(Before-and-after scene images)
——————————
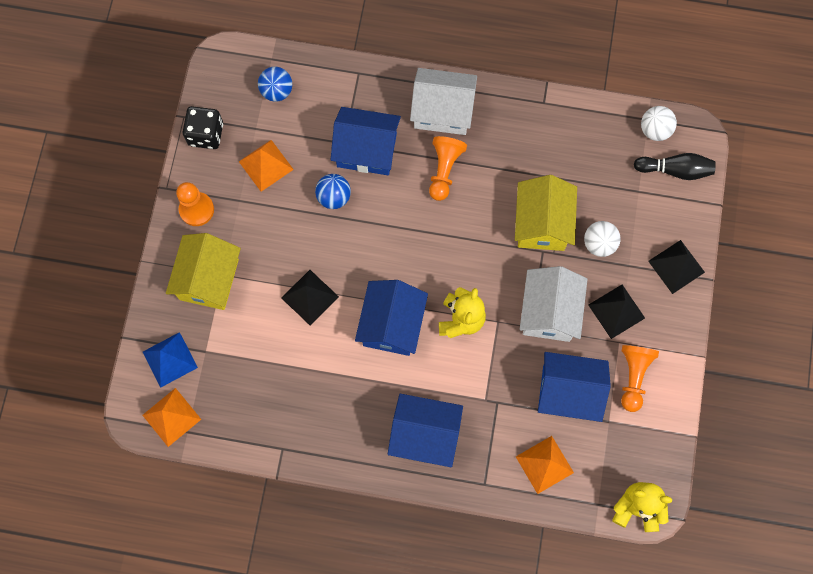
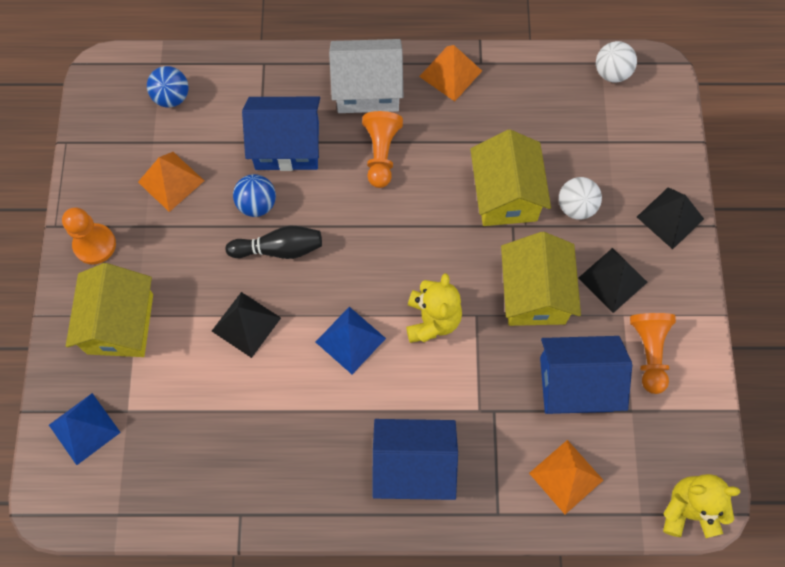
camera: 10 degrees left, 5 degrees down
(171, 417) = (95, 499): orange pyramid -> orange pyramid (450, 73)
(206, 134) = (95, 158): black dice -> none
(391, 324) = (350, 340): blue house -> blue pyramid
(549, 312) = (534, 293): white house -> yellow house
(675, 170) = (644, 112): black bowling pin -> black bowling pin (279, 249)

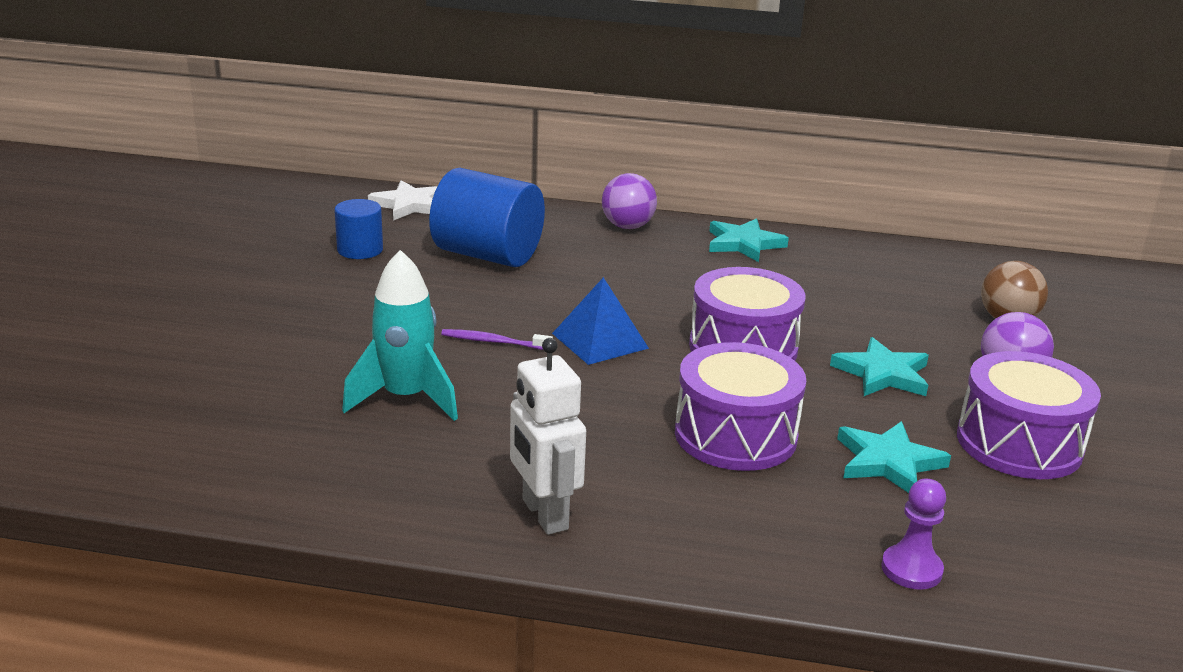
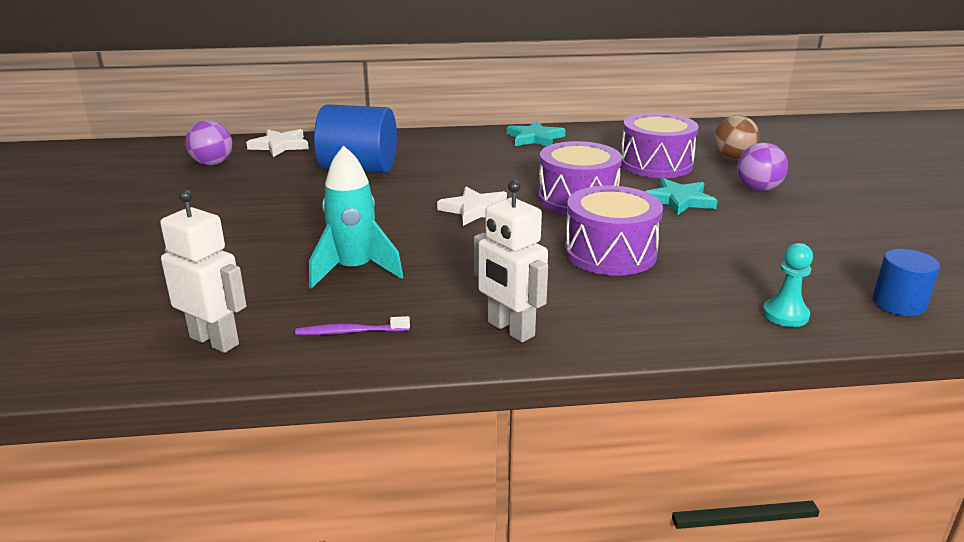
camera: 15 degrees left, 0 degrees up
(207, 458) = (215, 340): none -> white robot
(360, 250) = (258, 179): blue cylinder -> blue cylinder (898, 304)
(494, 342) = (399, 222): purple toothbrush -> purple toothbrush (350, 332)
(600, 340) = (475, 210): blue pyramid -> white star
(627, 226) = (448, 138): purple ball -> purple ball (212, 163)
(888, 462) = (721, 252): turquoise star -> none
(911, 569) = (785, 315): purple pawn -> turquoise pawn
(1019, 443) = (793, 227): purple drum -> purple drum (656, 164)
——————————
What to work on » Check each line of the entries for the word "pyramid", then state the count alone.

Final answer » 3